- **WHAT TO WORK ON**
Restate exactly, and only, the lines spanning from the one with "The second view gained the black rocket" to the end of the records below.

---*---

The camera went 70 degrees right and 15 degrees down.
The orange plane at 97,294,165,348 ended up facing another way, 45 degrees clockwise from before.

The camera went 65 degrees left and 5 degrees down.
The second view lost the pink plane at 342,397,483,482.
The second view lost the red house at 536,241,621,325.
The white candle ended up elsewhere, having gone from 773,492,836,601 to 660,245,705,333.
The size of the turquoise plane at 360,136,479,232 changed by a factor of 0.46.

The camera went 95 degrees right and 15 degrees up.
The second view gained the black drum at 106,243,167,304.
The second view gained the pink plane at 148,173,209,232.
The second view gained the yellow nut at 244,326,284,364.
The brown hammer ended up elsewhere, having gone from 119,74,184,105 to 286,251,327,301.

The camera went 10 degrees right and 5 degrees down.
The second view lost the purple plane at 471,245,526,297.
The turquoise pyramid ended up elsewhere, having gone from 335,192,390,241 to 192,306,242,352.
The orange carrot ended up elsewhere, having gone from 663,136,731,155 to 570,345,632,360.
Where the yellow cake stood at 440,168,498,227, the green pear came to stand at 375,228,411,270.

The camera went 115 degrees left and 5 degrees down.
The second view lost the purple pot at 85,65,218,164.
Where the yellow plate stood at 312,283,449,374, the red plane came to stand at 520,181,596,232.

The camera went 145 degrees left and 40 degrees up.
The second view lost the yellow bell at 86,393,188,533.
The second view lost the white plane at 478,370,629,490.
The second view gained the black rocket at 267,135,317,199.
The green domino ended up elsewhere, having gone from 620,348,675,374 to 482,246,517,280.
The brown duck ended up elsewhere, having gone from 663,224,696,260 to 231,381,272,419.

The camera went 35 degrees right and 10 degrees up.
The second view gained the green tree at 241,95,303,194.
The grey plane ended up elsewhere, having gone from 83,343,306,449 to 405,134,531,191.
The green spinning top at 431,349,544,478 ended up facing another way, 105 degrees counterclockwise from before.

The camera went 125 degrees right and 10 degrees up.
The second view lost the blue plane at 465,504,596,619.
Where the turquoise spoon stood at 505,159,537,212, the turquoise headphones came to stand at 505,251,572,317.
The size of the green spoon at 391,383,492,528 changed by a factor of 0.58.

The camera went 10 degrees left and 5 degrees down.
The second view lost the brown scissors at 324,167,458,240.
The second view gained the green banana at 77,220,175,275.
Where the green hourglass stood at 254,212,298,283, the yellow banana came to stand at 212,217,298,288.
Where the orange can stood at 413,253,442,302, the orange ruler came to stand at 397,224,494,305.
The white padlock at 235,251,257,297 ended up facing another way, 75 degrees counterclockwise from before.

---*---

- **OUTPUT OF THE TASK**
The second view gained the black rocket at 267,135,317,199.
The green domino ended up elsewhere, having gone from 620,348,675,374 to 482,246,517,280.
The brown duck ended up elsewhere, having gone from 663,224,696,260 to 231,381,272,419.

The camera went 35 degrees right and 10 degrees up.
The second view gained the green tree at 241,95,303,194.
The grey plane ended up elsewhere, having gone from 83,343,306,449 to 405,134,531,191.
The green spinning top at 431,349,544,478 ended up facing another way, 105 degrees counterclockwise from before.

The camera went 125 degrees right and 10 degrees up.
The second view lost the blue plane at 465,504,596,619.
Where the turquoise spoon stood at 505,159,537,212, the turquoise headphones came to stand at 505,251,572,317.
The size of the green spoon at 391,383,492,528 changed by a factor of 0.58.

The camera went 10 degrees left and 5 degrees down.
The second view lost the brown scissors at 324,167,458,240.
The second view gained the green banana at 77,220,175,275.
Where the green hourglass stood at 254,212,298,283, the yellow banana came to stand at 212,217,298,288.
Where the orange can stood at 413,253,442,302, the orange ruler came to stand at 397,224,494,305.
The white padlock at 235,251,257,297 ended up facing another way, 75 degrees counterclockwise from before.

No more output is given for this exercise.